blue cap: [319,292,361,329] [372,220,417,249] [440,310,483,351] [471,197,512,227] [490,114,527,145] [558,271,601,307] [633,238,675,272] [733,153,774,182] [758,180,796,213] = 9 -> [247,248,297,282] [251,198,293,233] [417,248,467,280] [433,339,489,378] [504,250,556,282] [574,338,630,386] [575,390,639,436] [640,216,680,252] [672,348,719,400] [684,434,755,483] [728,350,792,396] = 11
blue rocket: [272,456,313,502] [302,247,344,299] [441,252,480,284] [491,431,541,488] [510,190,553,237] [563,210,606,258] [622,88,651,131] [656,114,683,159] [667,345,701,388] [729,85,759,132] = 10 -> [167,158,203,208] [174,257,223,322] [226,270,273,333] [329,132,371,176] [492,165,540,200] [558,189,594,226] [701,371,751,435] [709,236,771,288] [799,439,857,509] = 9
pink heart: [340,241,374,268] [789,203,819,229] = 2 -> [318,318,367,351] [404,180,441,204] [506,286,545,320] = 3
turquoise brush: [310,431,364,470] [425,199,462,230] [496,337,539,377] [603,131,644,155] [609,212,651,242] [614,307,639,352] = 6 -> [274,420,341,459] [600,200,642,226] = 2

────────────────────

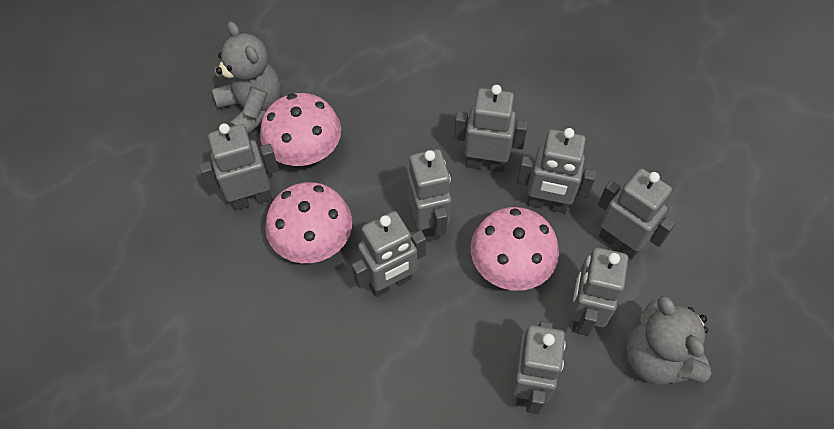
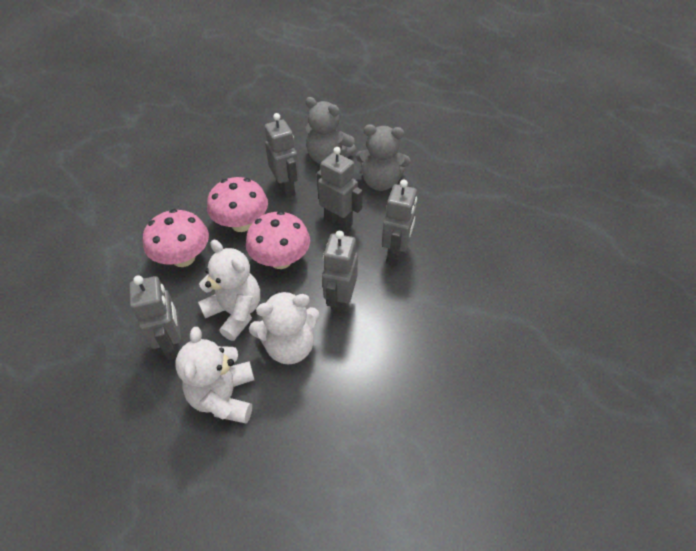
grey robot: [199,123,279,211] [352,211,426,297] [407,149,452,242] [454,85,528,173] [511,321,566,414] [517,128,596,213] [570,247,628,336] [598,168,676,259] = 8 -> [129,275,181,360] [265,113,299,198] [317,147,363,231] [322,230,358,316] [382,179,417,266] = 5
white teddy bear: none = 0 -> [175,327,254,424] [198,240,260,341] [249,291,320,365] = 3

────────────────────

§ **Exercise**
In the records above, the line with "blue rocket: [272,456,313,502]" marks the start and the line with "turquoise brush: [310,431,364,470]" marks the end; copy that stretch exactly, both lines included, and nothing else.

§ **Written solution**
blue rocket: [272,456,313,502] [302,247,344,299] [441,252,480,284] [491,431,541,488] [510,190,553,237] [563,210,606,258] [622,88,651,131] [656,114,683,159] [667,345,701,388] [729,85,759,132] = 10 -> [167,158,203,208] [174,257,223,322] [226,270,273,333] [329,132,371,176] [492,165,540,200] [558,189,594,226] [701,371,751,435] [709,236,771,288] [799,439,857,509] = 9
pink heart: [340,241,374,268] [789,203,819,229] = 2 -> [318,318,367,351] [404,180,441,204] [506,286,545,320] = 3
turquoise brush: [310,431,364,470] [425,199,462,230] [496,337,539,377] [603,131,644,155] [609,212,651,242] [614,307,639,352] = 6 -> [274,420,341,459] [600,200,642,226] = 2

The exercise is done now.